# TASK GOAL
Repeat every line of the data exactly, but not the pictures.

(Extracted records)

+---+

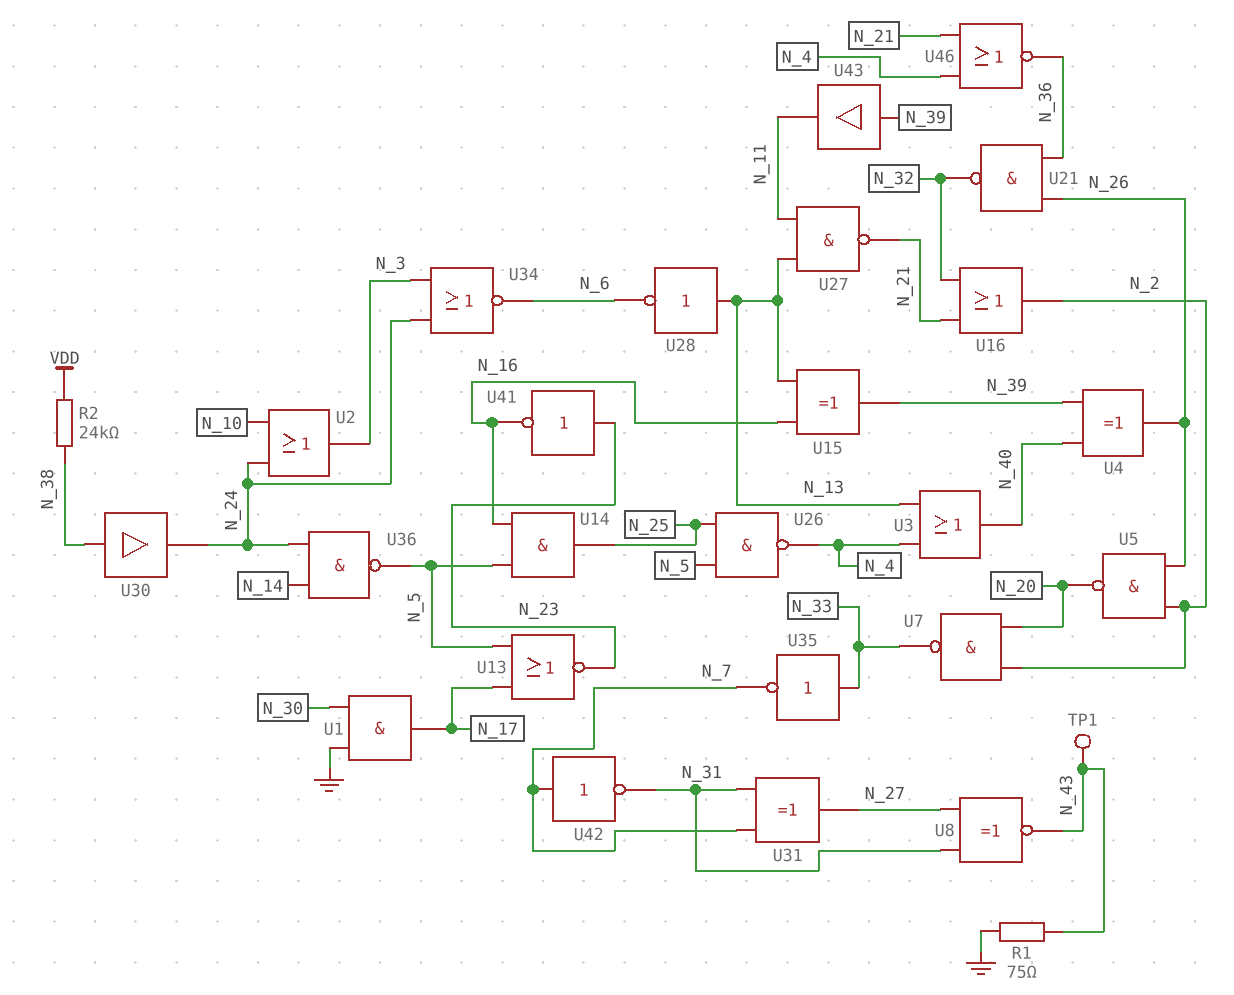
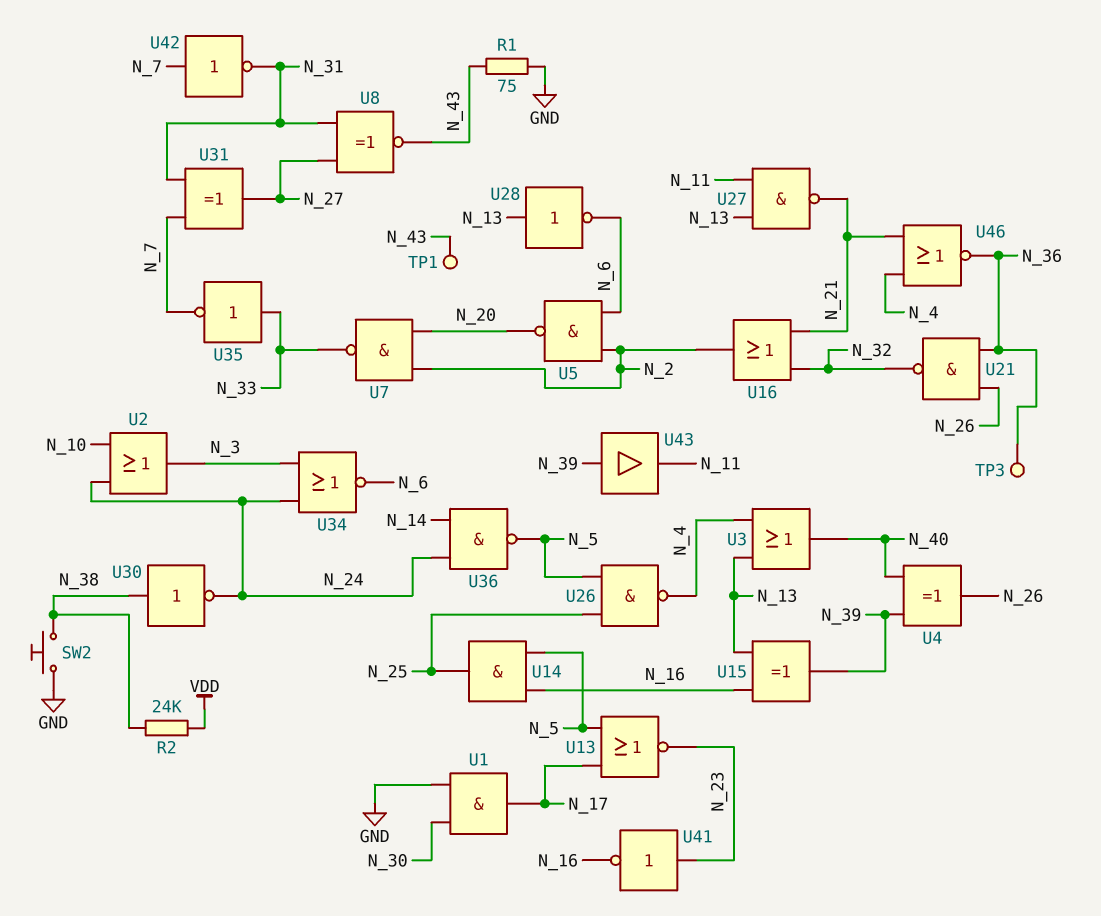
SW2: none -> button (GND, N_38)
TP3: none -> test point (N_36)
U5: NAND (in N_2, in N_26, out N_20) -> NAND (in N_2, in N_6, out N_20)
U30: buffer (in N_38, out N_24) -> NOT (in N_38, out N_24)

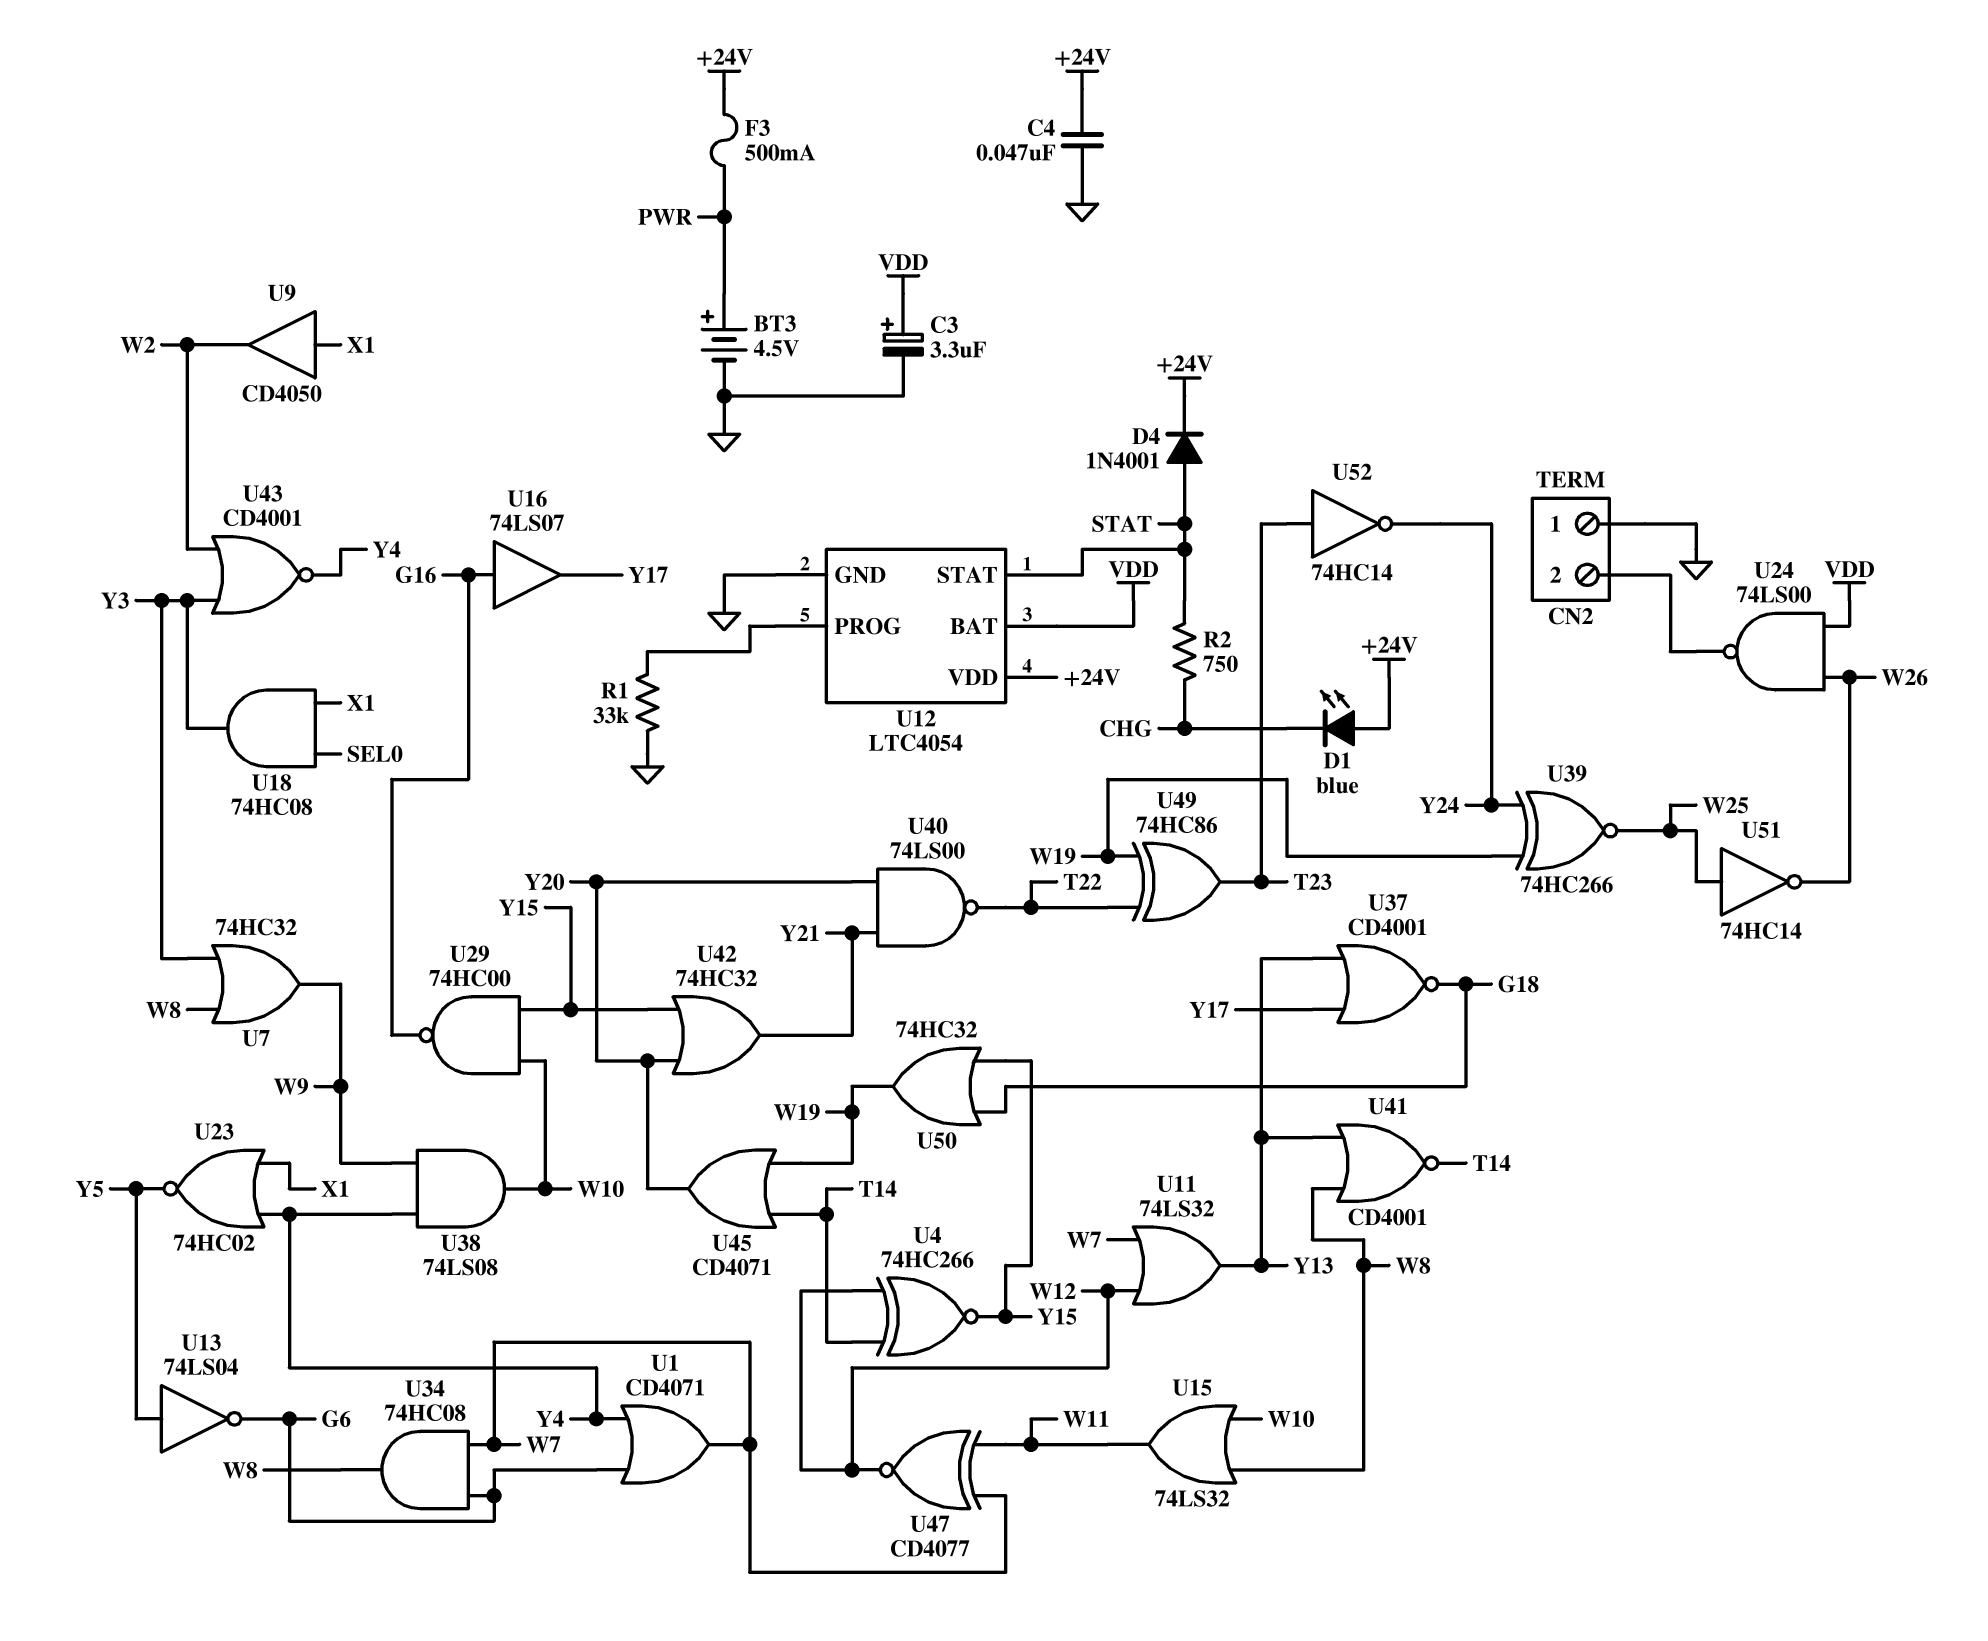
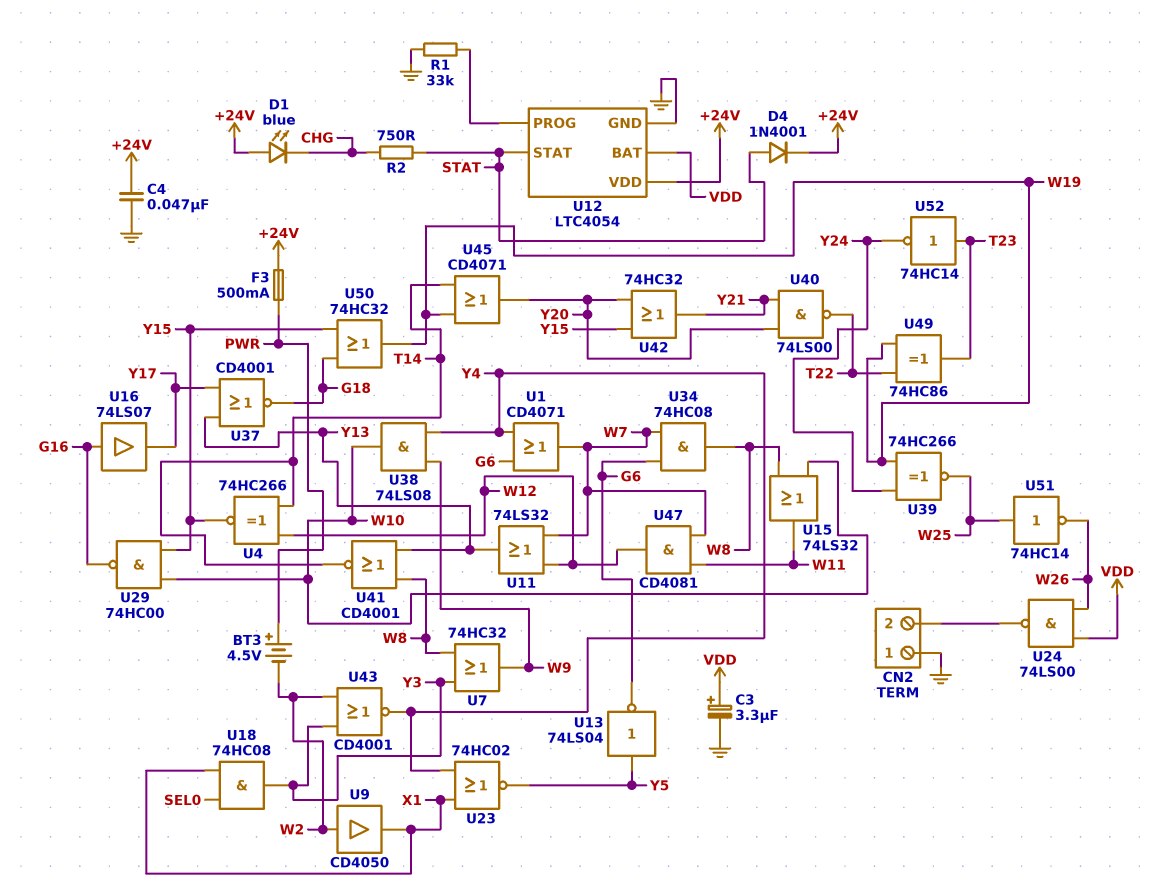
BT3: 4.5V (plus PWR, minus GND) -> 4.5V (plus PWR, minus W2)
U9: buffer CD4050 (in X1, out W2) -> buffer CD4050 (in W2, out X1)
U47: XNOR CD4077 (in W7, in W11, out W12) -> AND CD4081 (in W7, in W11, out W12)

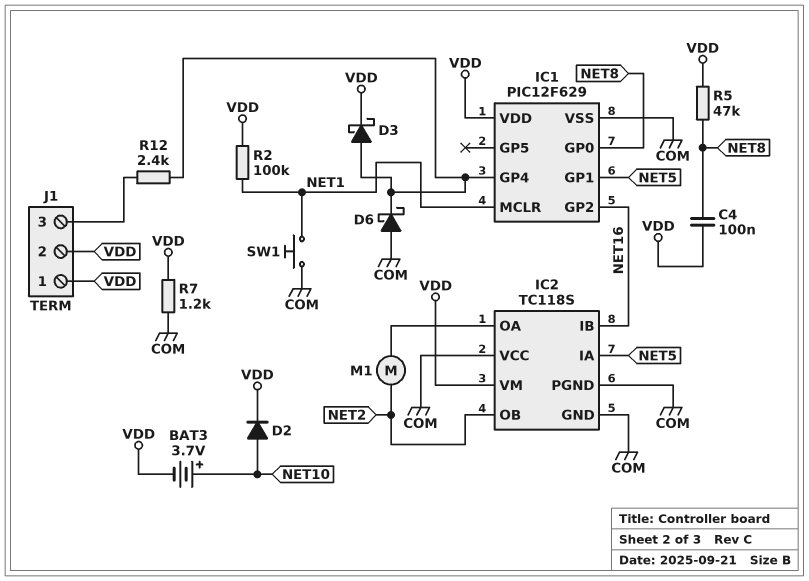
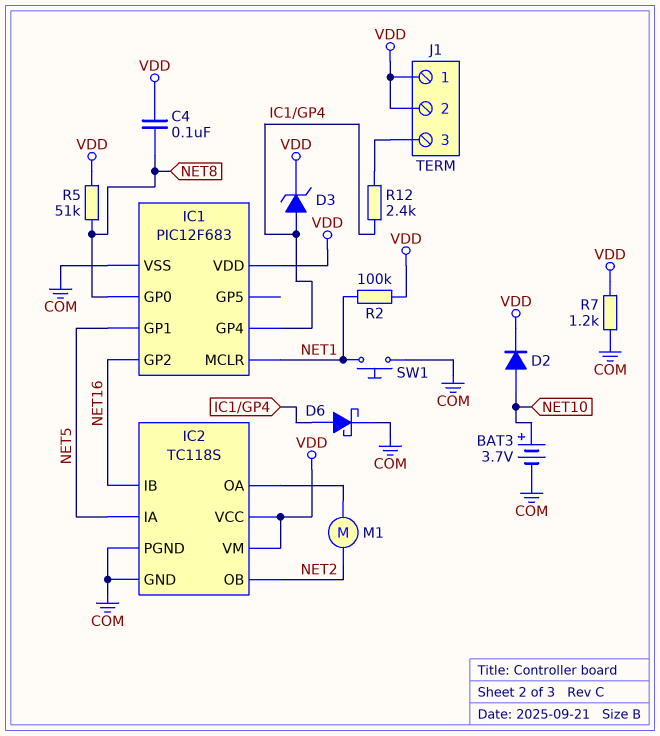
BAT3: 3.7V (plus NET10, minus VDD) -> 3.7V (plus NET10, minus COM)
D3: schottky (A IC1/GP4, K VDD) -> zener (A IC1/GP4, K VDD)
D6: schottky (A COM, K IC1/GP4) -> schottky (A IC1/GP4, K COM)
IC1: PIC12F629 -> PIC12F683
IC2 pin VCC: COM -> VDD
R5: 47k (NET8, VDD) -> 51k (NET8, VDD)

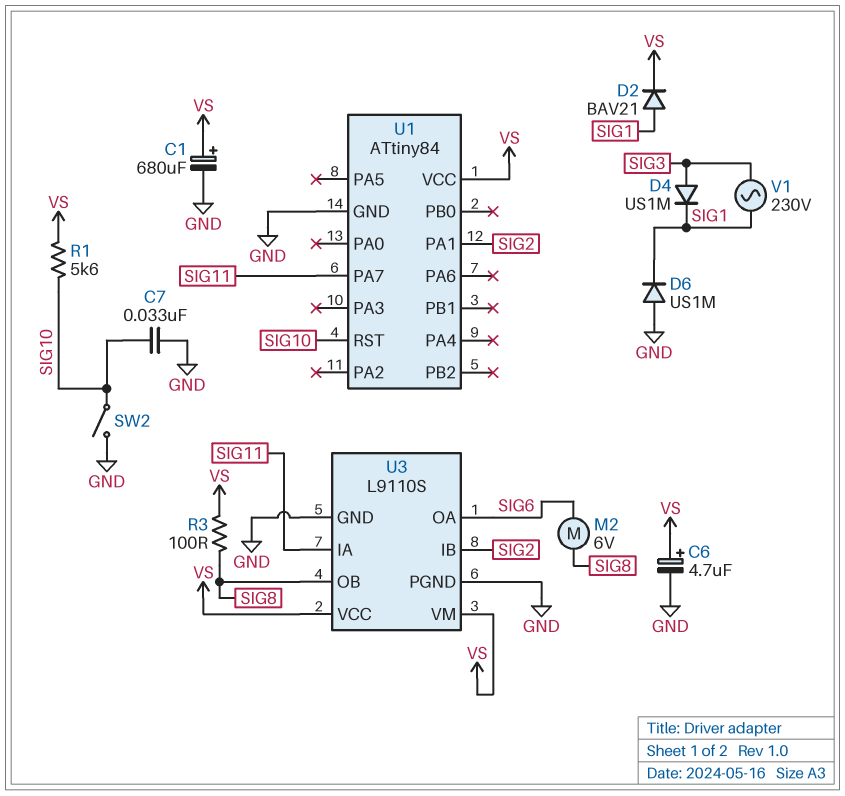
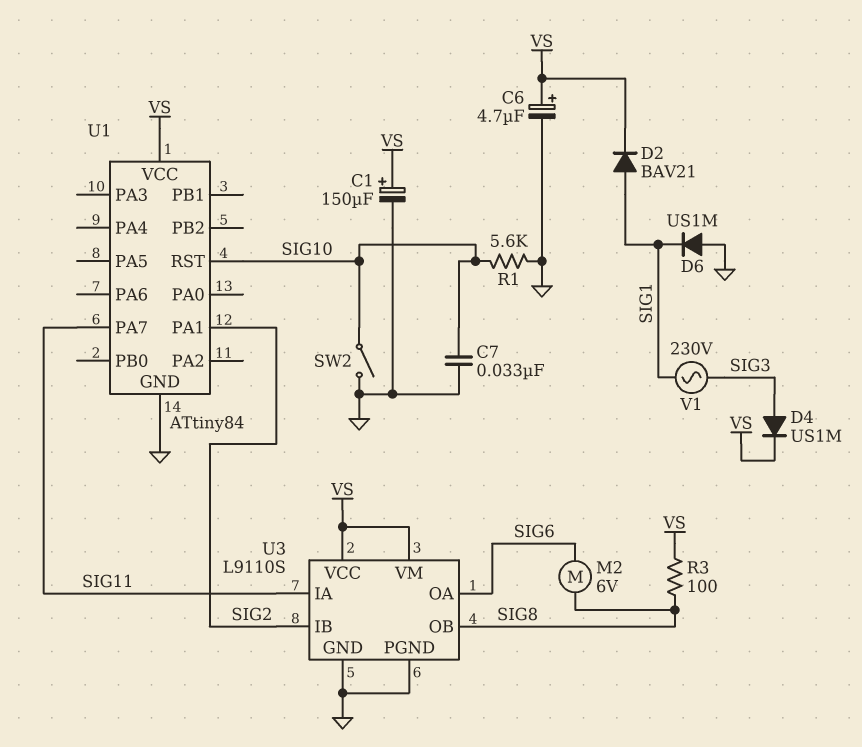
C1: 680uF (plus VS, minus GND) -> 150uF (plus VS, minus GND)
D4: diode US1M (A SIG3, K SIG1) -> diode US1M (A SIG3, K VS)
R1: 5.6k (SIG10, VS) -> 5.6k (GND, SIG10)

+---+

# SOLUTION
SW2: none -> button (GND, N_38)
TP3: none -> test point (N_36)
U5: NAND (in N_2, in N_26, out N_20) -> NAND (in N_2, in N_6, out N_20)
U30: buffer (in N_38, out N_24) -> NOT (in N_38, out N_24)

BT3: 4.5V (plus PWR, minus GND) -> 4.5V (plus PWR, minus W2)
U9: buffer CD4050 (in X1, out W2) -> buffer CD4050 (in W2, out X1)
U47: XNOR CD4077 (in W7, in W11, out W12) -> AND CD4081 (in W7, in W11, out W12)

BAT3: 3.7V (plus NET10, minus VDD) -> 3.7V (plus NET10, minus COM)
D3: schottky (A IC1/GP4, K VDD) -> zener (A IC1/GP4, K VDD)
D6: schottky (A COM, K IC1/GP4) -> schottky (A IC1/GP4, K COM)
IC1: PIC12F629 -> PIC12F683
IC2 pin VCC: COM -> VDD
R5: 47k (NET8, VDD) -> 51k (NET8, VDD)

C1: 680uF (plus VS, minus GND) -> 150uF (plus VS, minus GND)
D4: diode US1M (A SIG3, K SIG1) -> diode US1M (A SIG3, K VS)
R1: 5.6k (SIG10, VS) -> 5.6k (GND, SIG10)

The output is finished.